● **EXERCISE MATERIAL**:

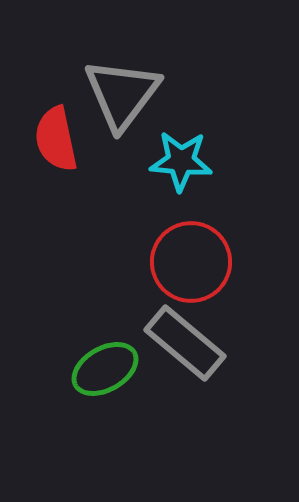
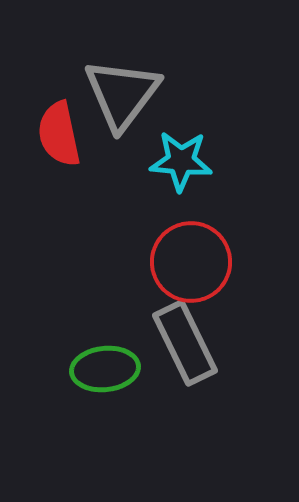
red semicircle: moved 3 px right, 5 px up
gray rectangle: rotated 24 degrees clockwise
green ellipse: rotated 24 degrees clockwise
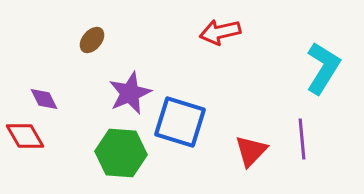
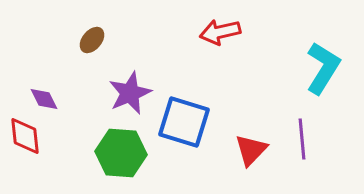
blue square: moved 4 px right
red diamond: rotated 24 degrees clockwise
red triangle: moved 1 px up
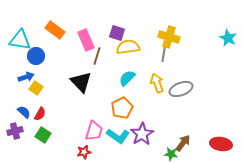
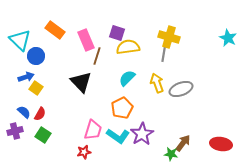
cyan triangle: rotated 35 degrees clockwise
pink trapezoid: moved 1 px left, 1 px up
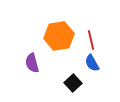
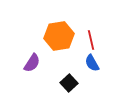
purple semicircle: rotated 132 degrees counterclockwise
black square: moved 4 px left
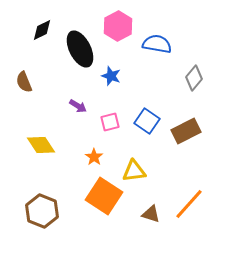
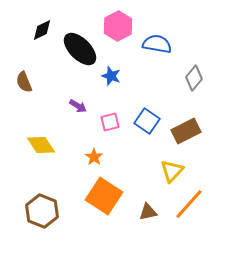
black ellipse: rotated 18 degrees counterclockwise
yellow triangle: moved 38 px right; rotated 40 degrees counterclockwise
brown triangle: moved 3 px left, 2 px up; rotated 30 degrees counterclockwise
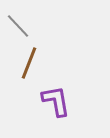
* * *
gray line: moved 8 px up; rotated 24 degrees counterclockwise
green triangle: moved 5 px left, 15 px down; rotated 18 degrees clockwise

● **TASK TO COMPLETE**: In the entries above, find the line with "red semicircle: moved 3 px right, 5 px up" and the line with "brown triangle: moved". Write out exactly those two lines and every line between them, pictures excluded.

● **SOLUTION FOR THIS TASK**:
red semicircle: moved 3 px right, 5 px up
gray rectangle: rotated 24 degrees clockwise
green ellipse: rotated 24 degrees clockwise
blue square: moved 4 px right
red diamond: rotated 24 degrees clockwise
red triangle: moved 1 px up
cyan triangle: rotated 35 degrees clockwise
pink trapezoid: moved 1 px left, 1 px up
purple semicircle: rotated 132 degrees counterclockwise
black square: moved 4 px left
black ellipse: rotated 18 degrees counterclockwise
yellow triangle: moved 38 px right; rotated 40 degrees counterclockwise
brown triangle: moved 3 px left, 2 px up; rotated 30 degrees counterclockwise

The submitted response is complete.